[BEGIN ENTRIES SHOWN]

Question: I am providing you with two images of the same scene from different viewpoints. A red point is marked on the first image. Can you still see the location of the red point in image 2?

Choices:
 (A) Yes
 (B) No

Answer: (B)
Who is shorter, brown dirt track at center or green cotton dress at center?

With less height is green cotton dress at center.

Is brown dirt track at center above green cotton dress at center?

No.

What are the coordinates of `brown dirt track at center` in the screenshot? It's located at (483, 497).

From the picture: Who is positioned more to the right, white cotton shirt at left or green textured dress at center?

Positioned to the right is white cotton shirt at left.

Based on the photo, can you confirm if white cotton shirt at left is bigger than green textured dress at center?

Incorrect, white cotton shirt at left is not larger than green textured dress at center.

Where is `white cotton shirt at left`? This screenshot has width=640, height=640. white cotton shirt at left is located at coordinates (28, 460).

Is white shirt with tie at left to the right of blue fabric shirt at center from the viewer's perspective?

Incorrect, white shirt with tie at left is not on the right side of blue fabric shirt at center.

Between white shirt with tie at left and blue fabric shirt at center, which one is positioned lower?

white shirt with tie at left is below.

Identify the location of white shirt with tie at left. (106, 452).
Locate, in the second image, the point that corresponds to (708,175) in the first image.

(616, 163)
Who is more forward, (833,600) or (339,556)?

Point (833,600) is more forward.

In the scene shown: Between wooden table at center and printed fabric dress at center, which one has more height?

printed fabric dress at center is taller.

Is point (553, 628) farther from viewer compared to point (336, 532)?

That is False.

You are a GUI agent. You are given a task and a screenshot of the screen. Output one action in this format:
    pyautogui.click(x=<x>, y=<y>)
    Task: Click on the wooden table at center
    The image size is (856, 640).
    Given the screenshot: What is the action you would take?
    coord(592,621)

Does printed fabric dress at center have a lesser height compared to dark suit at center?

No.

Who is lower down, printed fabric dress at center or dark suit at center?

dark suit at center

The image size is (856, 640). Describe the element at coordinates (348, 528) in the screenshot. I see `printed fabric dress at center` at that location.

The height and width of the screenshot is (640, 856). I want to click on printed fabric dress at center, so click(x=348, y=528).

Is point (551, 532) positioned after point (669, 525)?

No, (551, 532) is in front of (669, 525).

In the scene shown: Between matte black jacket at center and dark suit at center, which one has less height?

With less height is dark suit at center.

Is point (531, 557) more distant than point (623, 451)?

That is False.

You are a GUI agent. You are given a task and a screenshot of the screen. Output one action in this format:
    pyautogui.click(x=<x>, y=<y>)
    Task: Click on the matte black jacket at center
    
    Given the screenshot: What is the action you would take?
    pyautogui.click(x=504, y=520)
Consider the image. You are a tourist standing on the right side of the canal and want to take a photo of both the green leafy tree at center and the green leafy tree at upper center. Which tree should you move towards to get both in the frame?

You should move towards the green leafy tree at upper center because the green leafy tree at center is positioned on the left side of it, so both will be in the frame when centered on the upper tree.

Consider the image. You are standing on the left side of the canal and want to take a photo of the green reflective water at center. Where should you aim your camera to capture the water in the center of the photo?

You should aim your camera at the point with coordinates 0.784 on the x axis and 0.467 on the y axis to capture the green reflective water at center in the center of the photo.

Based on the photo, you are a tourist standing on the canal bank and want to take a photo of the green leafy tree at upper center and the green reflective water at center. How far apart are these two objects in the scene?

[END ENTRIES SHOWN]

WHAT IS REQUIRED: Copy the entries above word for word, from the first line through the last.

WRITTEN RESPONSE:
Question: I am providing you with two images of the same scene from different viewpoints. A red point is marked on the first image. Can you still see the location of the red point in image 2?

Choices:
 (A) Yes
 (B) No

Answer: (B)
Who is shorter, brown dirt track at center or green cotton dress at center?

With less height is green cotton dress at center.

Is brown dirt track at center above green cotton dress at center?

No.

What are the coordinates of `brown dirt track at center` in the screenshot? It's located at (483, 497).

From the picture: Who is positioned more to the right, white cotton shirt at left or green textured dress at center?

Positioned to the right is white cotton shirt at left.

Based on the photo, can you confirm if white cotton shirt at left is bigger than green textured dress at center?

Incorrect, white cotton shirt at left is not larger than green textured dress at center.

Where is `white cotton shirt at left`? This screenshot has width=640, height=640. white cotton shirt at left is located at coordinates (28, 460).

Is white shirt with tie at left to the right of blue fabric shirt at center from the viewer's perspective?

Incorrect, white shirt with tie at left is not on the right side of blue fabric shirt at center.

Between white shirt with tie at left and blue fabric shirt at center, which one is positioned lower?

white shirt with tie at left is below.

Identify the location of white shirt with tie at left. (106, 452).
Locate, in the second image, the point that corresponds to (708,175) in the first image.

(616, 163)
Who is more forward, (833,600) or (339,556)?

Point (833,600) is more forward.

In the scene shown: Between wooden table at center and printed fabric dress at center, which one has more height?

printed fabric dress at center is taller.

Is point (553, 628) farther from viewer compared to point (336, 532)?

That is False.

You are a GUI agent. You are given a task and a screenshot of the screen. Output one action in this format:
    pyautogui.click(x=<x>, y=<y>)
    Task: Click on the wooden table at center
    The image size is (856, 640).
    Given the screenshot: What is the action you would take?
    coord(592,621)

Does printed fabric dress at center have a lesser height compared to dark suit at center?

No.

Who is lower down, printed fabric dress at center or dark suit at center?

dark suit at center

The image size is (856, 640). Describe the element at coordinates (348, 528) in the screenshot. I see `printed fabric dress at center` at that location.

The height and width of the screenshot is (640, 856). I want to click on printed fabric dress at center, so click(x=348, y=528).

Is point (551, 532) positioned after point (669, 525)?

No, (551, 532) is in front of (669, 525).

In the scene shown: Between matte black jacket at center and dark suit at center, which one has less height?

With less height is dark suit at center.

Is point (531, 557) more distant than point (623, 451)?

That is False.

You are a GUI agent. You are given a task and a screenshot of the screen. Output one action in this format:
    pyautogui.click(x=<x>, y=<y>)
    Task: Click on the matte black jacket at center
    
    Given the screenshot: What is the action you would take?
    pyautogui.click(x=504, y=520)
Consider the image. You are a tourist standing on the right side of the canal and want to take a photo of both the green leafy tree at center and the green leafy tree at upper center. Which tree should you move towards to get both in the frame?

You should move towards the green leafy tree at upper center because the green leafy tree at center is positioned on the left side of it, so both will be in the frame when centered on the upper tree.

Consider the image. You are standing on the left side of the canal and want to take a photo of the green reflective water at center. Where should you aim your camera to capture the water in the center of the photo?

You should aim your camera at the point with coordinates 0.784 on the x axis and 0.467 on the y axis to capture the green reflective water at center in the center of the photo.

Based on the photo, you are a tourist standing on the canal bank and want to take a photo of the green leafy tree at upper center and the green reflective water at center. How far apart are these two objects in the scene?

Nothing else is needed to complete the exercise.